┌─ EXERCISE MATERIAL

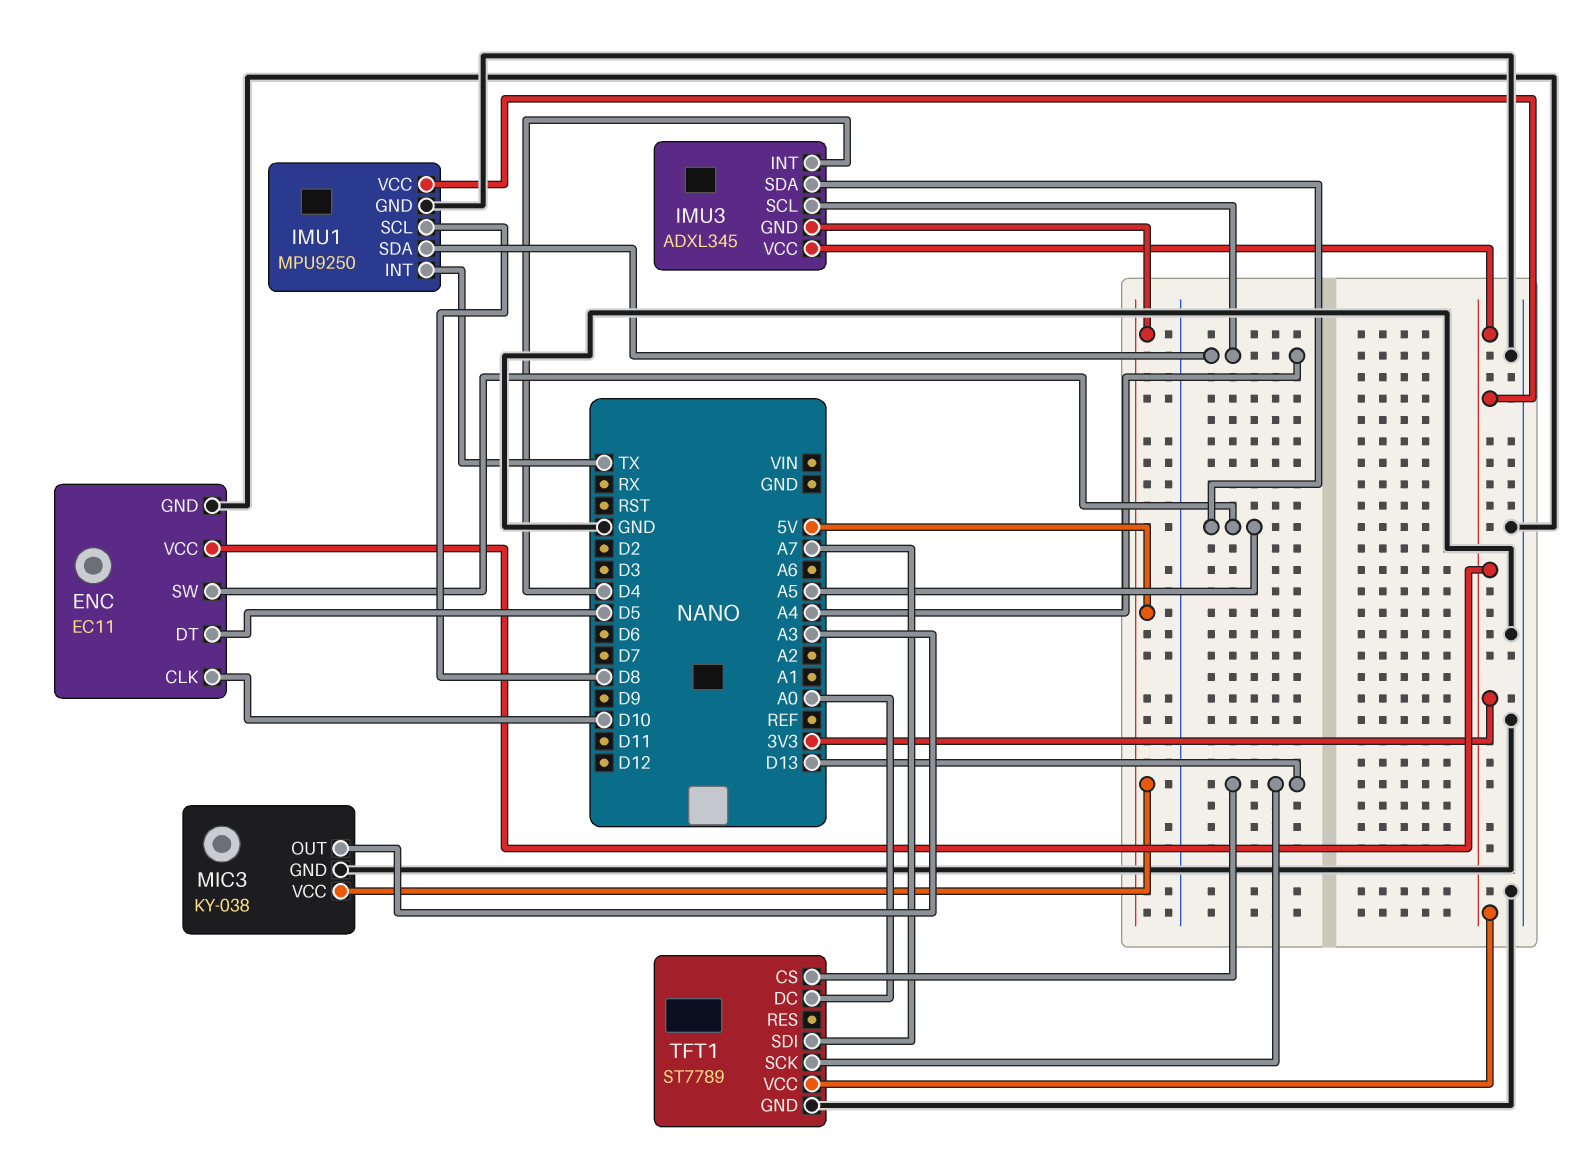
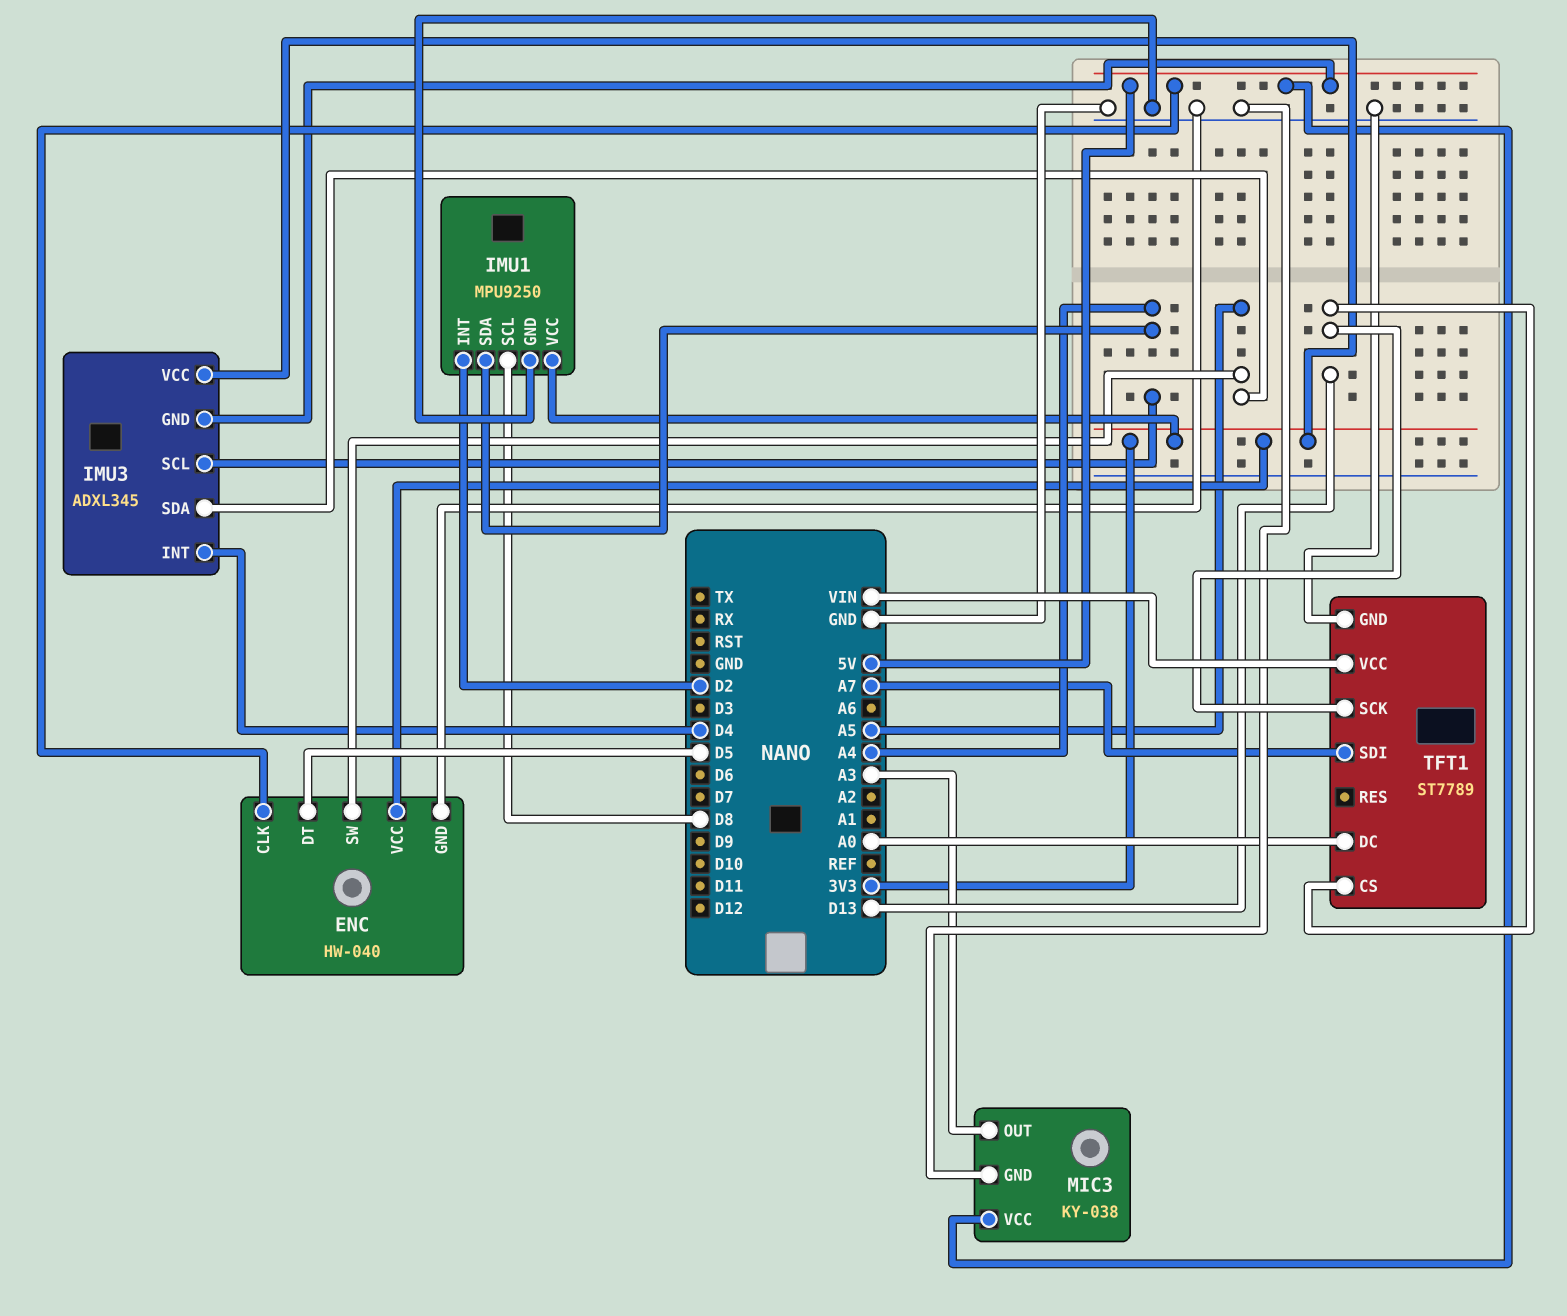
ENC: EC11 -> HW-040
ENC pin CLK: D10 -> 5V
IMU1 pin INT: TX -> D2
TFT1 pin VCC: 3V3 -> VIN

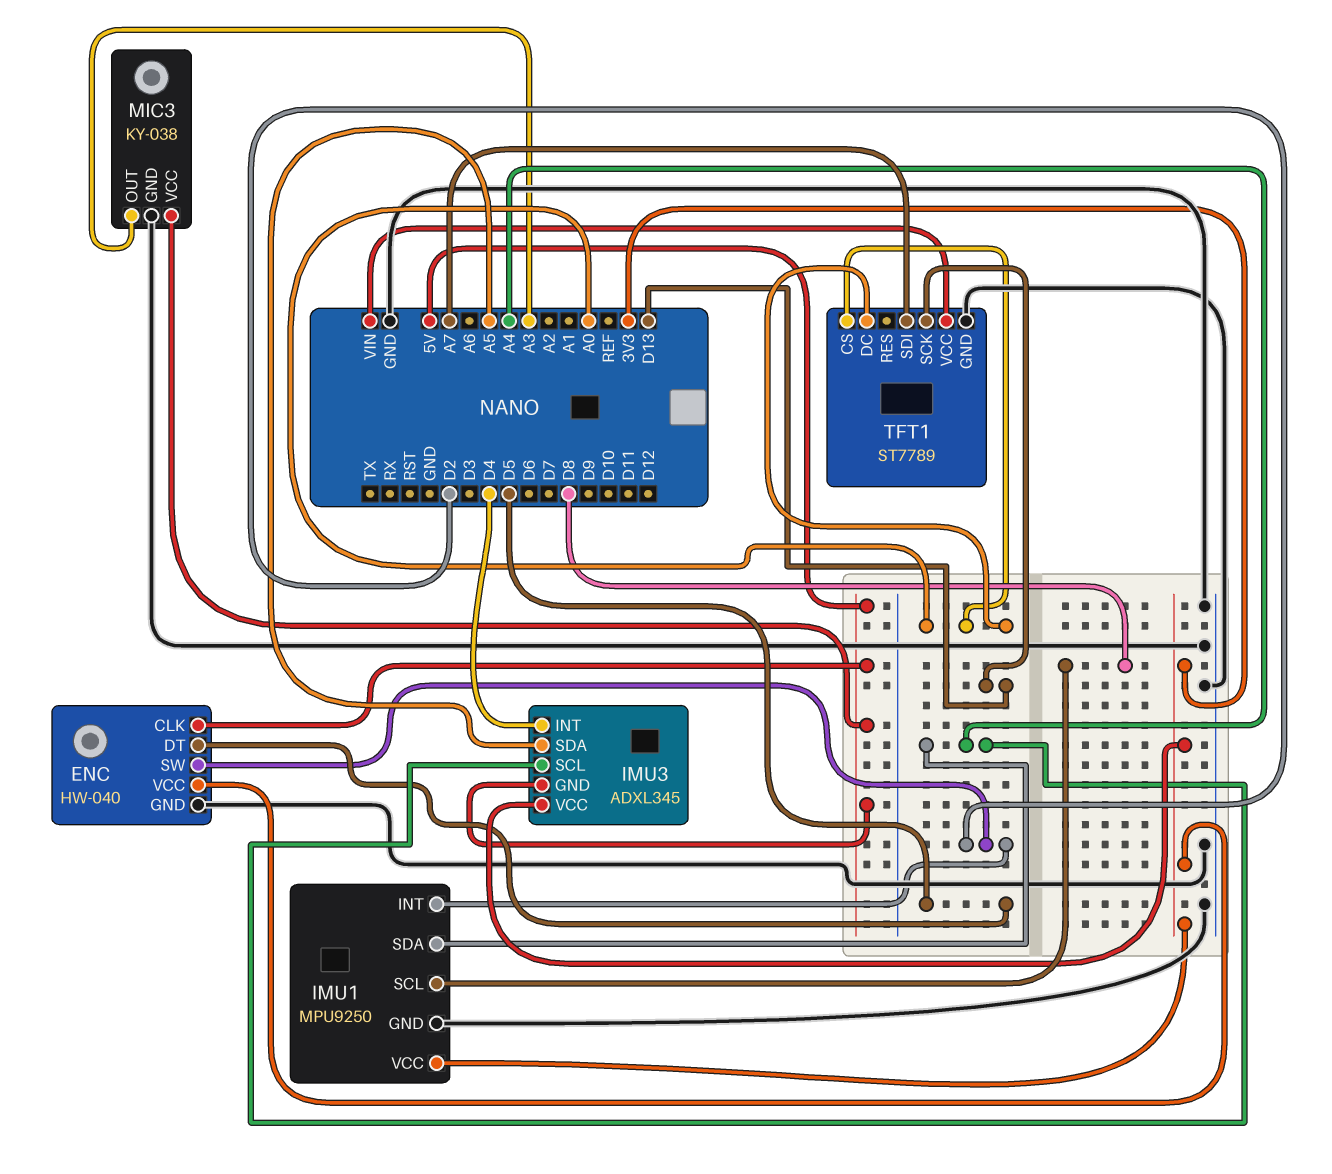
ENC pin SW: A5 -> D2
TFT1 pin CS: D13 -> A0

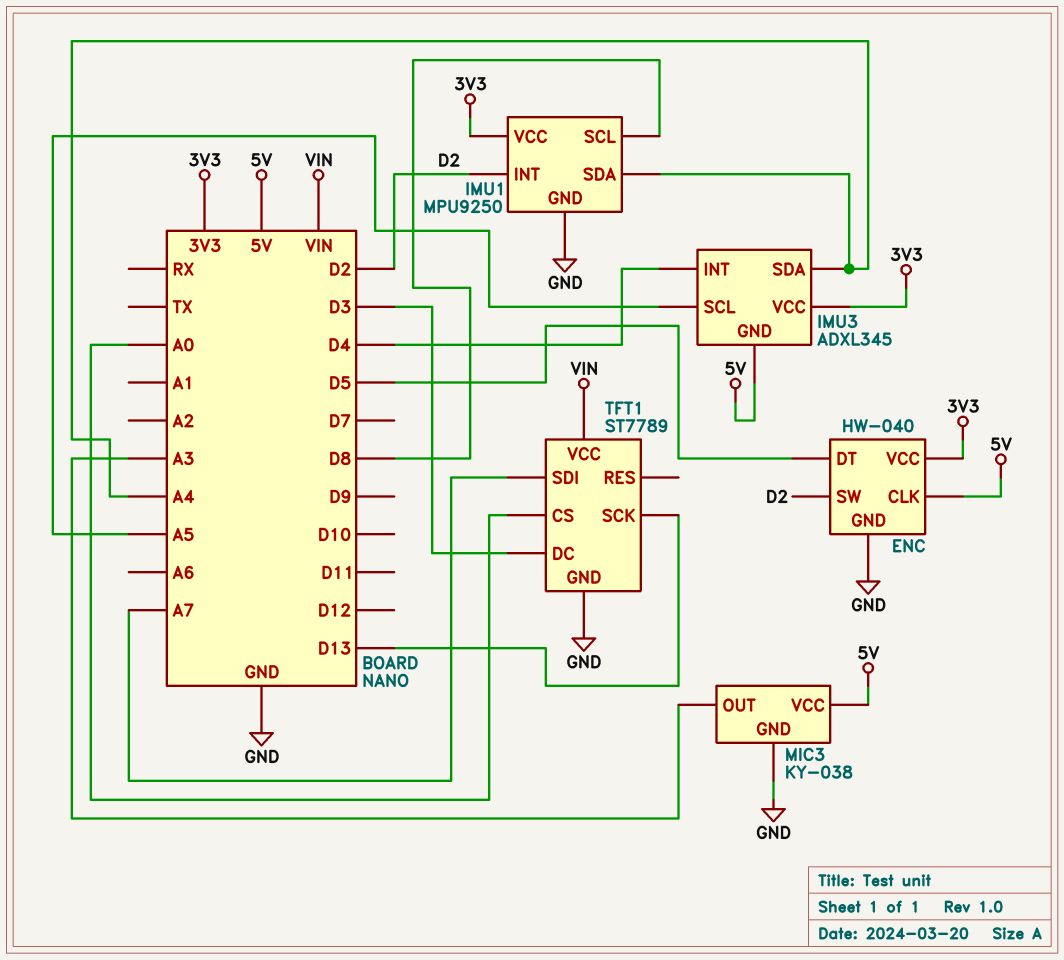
IMU3 pin SCL: A4 -> A5
IMU3 pin SDA: A5 -> A4
TFT1 pin DC: A0 -> D3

└─

— EXERCISE DETAILS —
Repeat each entry above exactly. Omit the pictures.

— WRITTEN SOLUTION —
ENC: EC11 -> HW-040
ENC pin CLK: D10 -> 5V
IMU1 pin INT: TX -> D2
TFT1 pin VCC: 3V3 -> VIN

ENC pin SW: A5 -> D2
TFT1 pin CS: D13 -> A0

IMU3 pin SCL: A4 -> A5
IMU3 pin SDA: A5 -> A4
TFT1 pin DC: A0 -> D3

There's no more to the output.